Work instruction
Transcribe the entries in full, keeping each word as it is.

Data to examine
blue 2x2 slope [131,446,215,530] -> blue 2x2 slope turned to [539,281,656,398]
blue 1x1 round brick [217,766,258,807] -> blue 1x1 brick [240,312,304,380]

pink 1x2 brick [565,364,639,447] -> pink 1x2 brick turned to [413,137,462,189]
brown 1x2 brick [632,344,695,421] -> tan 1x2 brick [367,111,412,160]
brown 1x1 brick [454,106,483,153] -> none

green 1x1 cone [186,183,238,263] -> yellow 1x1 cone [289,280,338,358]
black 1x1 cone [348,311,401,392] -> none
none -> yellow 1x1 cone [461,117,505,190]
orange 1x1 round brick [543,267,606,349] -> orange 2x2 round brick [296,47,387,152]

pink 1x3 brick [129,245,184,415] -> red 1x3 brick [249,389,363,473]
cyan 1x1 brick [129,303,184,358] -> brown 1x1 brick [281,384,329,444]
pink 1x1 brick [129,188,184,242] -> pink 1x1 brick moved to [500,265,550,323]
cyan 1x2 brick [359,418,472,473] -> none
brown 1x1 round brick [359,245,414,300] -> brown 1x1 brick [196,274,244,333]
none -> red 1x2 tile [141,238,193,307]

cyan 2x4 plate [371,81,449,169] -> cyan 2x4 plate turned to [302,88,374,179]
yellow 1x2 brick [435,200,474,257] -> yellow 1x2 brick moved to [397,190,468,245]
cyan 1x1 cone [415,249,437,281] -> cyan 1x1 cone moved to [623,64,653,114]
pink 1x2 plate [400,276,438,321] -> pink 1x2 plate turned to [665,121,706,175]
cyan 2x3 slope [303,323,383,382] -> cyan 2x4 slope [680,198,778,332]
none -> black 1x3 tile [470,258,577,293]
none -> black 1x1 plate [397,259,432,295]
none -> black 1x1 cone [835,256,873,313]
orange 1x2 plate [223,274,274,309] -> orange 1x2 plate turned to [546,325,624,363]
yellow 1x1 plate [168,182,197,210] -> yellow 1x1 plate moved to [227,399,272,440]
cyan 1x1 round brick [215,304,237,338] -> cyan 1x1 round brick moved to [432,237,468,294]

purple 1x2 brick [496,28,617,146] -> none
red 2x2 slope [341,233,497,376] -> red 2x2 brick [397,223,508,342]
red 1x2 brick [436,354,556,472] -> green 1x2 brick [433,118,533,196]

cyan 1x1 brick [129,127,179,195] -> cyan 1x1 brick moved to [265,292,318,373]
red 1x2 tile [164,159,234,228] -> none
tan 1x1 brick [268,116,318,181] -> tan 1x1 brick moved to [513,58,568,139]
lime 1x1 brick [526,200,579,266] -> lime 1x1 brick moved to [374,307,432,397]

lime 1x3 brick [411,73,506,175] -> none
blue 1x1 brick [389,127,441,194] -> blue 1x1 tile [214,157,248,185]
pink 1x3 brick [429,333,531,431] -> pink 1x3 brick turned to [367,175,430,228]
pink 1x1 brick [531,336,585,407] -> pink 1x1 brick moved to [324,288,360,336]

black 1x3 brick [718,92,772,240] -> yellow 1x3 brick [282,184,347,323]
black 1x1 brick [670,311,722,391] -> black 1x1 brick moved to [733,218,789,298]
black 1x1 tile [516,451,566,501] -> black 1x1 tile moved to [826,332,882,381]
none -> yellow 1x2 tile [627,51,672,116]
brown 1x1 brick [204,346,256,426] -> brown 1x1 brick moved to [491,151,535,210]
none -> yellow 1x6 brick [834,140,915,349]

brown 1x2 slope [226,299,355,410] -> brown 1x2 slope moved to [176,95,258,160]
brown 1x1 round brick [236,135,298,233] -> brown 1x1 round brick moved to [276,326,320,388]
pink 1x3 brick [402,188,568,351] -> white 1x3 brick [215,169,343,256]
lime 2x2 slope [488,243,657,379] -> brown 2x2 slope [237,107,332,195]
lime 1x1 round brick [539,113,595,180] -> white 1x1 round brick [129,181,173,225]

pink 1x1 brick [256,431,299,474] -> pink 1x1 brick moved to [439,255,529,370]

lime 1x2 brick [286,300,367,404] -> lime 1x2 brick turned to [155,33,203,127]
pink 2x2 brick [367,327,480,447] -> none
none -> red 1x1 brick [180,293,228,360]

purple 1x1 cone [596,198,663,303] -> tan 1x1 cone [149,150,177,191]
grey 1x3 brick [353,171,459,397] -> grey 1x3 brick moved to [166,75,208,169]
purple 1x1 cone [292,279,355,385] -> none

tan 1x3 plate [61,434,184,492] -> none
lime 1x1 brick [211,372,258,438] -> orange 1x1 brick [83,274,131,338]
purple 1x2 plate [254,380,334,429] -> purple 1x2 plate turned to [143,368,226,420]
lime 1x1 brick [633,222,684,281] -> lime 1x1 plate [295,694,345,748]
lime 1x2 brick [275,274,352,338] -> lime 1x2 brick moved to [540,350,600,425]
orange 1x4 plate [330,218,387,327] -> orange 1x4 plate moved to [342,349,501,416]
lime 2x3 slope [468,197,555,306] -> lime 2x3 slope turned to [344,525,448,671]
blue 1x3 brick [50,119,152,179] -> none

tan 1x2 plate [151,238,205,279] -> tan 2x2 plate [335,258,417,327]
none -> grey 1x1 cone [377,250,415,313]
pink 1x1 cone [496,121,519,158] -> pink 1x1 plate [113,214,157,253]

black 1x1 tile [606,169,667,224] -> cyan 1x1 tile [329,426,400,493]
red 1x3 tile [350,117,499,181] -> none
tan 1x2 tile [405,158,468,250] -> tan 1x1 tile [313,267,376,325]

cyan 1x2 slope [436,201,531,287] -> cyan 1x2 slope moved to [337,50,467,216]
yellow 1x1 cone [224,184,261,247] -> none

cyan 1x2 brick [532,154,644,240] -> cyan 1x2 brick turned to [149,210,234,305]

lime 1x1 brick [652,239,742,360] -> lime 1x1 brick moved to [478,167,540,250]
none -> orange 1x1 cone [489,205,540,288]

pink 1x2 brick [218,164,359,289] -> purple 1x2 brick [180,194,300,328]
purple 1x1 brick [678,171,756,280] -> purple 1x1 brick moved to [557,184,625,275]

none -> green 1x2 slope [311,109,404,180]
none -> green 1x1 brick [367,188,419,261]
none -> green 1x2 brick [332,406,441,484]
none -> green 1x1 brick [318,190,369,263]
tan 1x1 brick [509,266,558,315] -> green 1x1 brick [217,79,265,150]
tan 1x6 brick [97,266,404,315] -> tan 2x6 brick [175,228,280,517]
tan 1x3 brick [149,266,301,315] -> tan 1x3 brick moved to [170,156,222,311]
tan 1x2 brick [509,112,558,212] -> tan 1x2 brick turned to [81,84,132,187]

Answer area
blue 2x2 slope [131,446,215,530] -> blue 2x2 slope turned to [539,281,656,398]
blue 1x1 round brick [217,766,258,807] -> blue 1x1 brick [240,312,304,380]

pink 1x2 brick [565,364,639,447] -> pink 1x2 brick turned to [413,137,462,189]
brown 1x2 brick [632,344,695,421] -> tan 1x2 brick [367,111,412,160]
brown 1x1 brick [454,106,483,153] -> none

green 1x1 cone [186,183,238,263] -> yellow 1x1 cone [289,280,338,358]
black 1x1 cone [348,311,401,392] -> none
none -> yellow 1x1 cone [461,117,505,190]
orange 1x1 round brick [543,267,606,349] -> orange 2x2 round brick [296,47,387,152]

pink 1x3 brick [129,245,184,415] -> red 1x3 brick [249,389,363,473]
cyan 1x1 brick [129,303,184,358] -> brown 1x1 brick [281,384,329,444]
pink 1x1 brick [129,188,184,242] -> pink 1x1 brick moved to [500,265,550,323]
cyan 1x2 brick [359,418,472,473] -> none
brown 1x1 round brick [359,245,414,300] -> brown 1x1 brick [196,274,244,333]
none -> red 1x2 tile [141,238,193,307]

cyan 2x4 plate [371,81,449,169] -> cyan 2x4 plate turned to [302,88,374,179]
yellow 1x2 brick [435,200,474,257] -> yellow 1x2 brick moved to [397,190,468,245]
cyan 1x1 cone [415,249,437,281] -> cyan 1x1 cone moved to [623,64,653,114]
pink 1x2 plate [400,276,438,321] -> pink 1x2 plate turned to [665,121,706,175]
cyan 2x3 slope [303,323,383,382] -> cyan 2x4 slope [680,198,778,332]
none -> black 1x3 tile [470,258,577,293]
none -> black 1x1 plate [397,259,432,295]
none -> black 1x1 cone [835,256,873,313]
orange 1x2 plate [223,274,274,309] -> orange 1x2 plate turned to [546,325,624,363]
yellow 1x1 plate [168,182,197,210] -> yellow 1x1 plate moved to [227,399,272,440]
cyan 1x1 round brick [215,304,237,338] -> cyan 1x1 round brick moved to [432,237,468,294]

purple 1x2 brick [496,28,617,146] -> none
red 2x2 slope [341,233,497,376] -> red 2x2 brick [397,223,508,342]
red 1x2 brick [436,354,556,472] -> green 1x2 brick [433,118,533,196]

cyan 1x1 brick [129,127,179,195] -> cyan 1x1 brick moved to [265,292,318,373]
red 1x2 tile [164,159,234,228] -> none
tan 1x1 brick [268,116,318,181] -> tan 1x1 brick moved to [513,58,568,139]
lime 1x1 brick [526,200,579,266] -> lime 1x1 brick moved to [374,307,432,397]

lime 1x3 brick [411,73,506,175] -> none
blue 1x1 brick [389,127,441,194] -> blue 1x1 tile [214,157,248,185]
pink 1x3 brick [429,333,531,431] -> pink 1x3 brick turned to [367,175,430,228]
pink 1x1 brick [531,336,585,407] -> pink 1x1 brick moved to [324,288,360,336]

black 1x3 brick [718,92,772,240] -> yellow 1x3 brick [282,184,347,323]
black 1x1 brick [670,311,722,391] -> black 1x1 brick moved to [733,218,789,298]
black 1x1 tile [516,451,566,501] -> black 1x1 tile moved to [826,332,882,381]
none -> yellow 1x2 tile [627,51,672,116]
brown 1x1 brick [204,346,256,426] -> brown 1x1 brick moved to [491,151,535,210]
none -> yellow 1x6 brick [834,140,915,349]

brown 1x2 slope [226,299,355,410] -> brown 1x2 slope moved to [176,95,258,160]
brown 1x1 round brick [236,135,298,233] -> brown 1x1 round brick moved to [276,326,320,388]
pink 1x3 brick [402,188,568,351] -> white 1x3 brick [215,169,343,256]
lime 2x2 slope [488,243,657,379] -> brown 2x2 slope [237,107,332,195]
lime 1x1 round brick [539,113,595,180] -> white 1x1 round brick [129,181,173,225]

pink 1x1 brick [256,431,299,474] -> pink 1x1 brick moved to [439,255,529,370]

lime 1x2 brick [286,300,367,404] -> lime 1x2 brick turned to [155,33,203,127]
pink 2x2 brick [367,327,480,447] -> none
none -> red 1x1 brick [180,293,228,360]

purple 1x1 cone [596,198,663,303] -> tan 1x1 cone [149,150,177,191]
grey 1x3 brick [353,171,459,397] -> grey 1x3 brick moved to [166,75,208,169]
purple 1x1 cone [292,279,355,385] -> none

tan 1x3 plate [61,434,184,492] -> none
lime 1x1 brick [211,372,258,438] -> orange 1x1 brick [83,274,131,338]
purple 1x2 plate [254,380,334,429] -> purple 1x2 plate turned to [143,368,226,420]
lime 1x1 brick [633,222,684,281] -> lime 1x1 plate [295,694,345,748]
lime 1x2 brick [275,274,352,338] -> lime 1x2 brick moved to [540,350,600,425]
orange 1x4 plate [330,218,387,327] -> orange 1x4 plate moved to [342,349,501,416]
lime 2x3 slope [468,197,555,306] -> lime 2x3 slope turned to [344,525,448,671]
blue 1x3 brick [50,119,152,179] -> none

tan 1x2 plate [151,238,205,279] -> tan 2x2 plate [335,258,417,327]
none -> grey 1x1 cone [377,250,415,313]
pink 1x1 cone [496,121,519,158] -> pink 1x1 plate [113,214,157,253]

black 1x1 tile [606,169,667,224] -> cyan 1x1 tile [329,426,400,493]
red 1x3 tile [350,117,499,181] -> none
tan 1x2 tile [405,158,468,250] -> tan 1x1 tile [313,267,376,325]

cyan 1x2 slope [436,201,531,287] -> cyan 1x2 slope moved to [337,50,467,216]
yellow 1x1 cone [224,184,261,247] -> none

cyan 1x2 brick [532,154,644,240] -> cyan 1x2 brick turned to [149,210,234,305]

lime 1x1 brick [652,239,742,360] -> lime 1x1 brick moved to [478,167,540,250]
none -> orange 1x1 cone [489,205,540,288]

pink 1x2 brick [218,164,359,289] -> purple 1x2 brick [180,194,300,328]
purple 1x1 brick [678,171,756,280] -> purple 1x1 brick moved to [557,184,625,275]

none -> green 1x2 slope [311,109,404,180]
none -> green 1x1 brick [367,188,419,261]
none -> green 1x2 brick [332,406,441,484]
none -> green 1x1 brick [318,190,369,263]
tan 1x1 brick [509,266,558,315] -> green 1x1 brick [217,79,265,150]
tan 1x6 brick [97,266,404,315] -> tan 2x6 brick [175,228,280,517]
tan 1x3 brick [149,266,301,315] -> tan 1x3 brick moved to [170,156,222,311]
tan 1x2 brick [509,112,558,212] -> tan 1x2 brick turned to [81,84,132,187]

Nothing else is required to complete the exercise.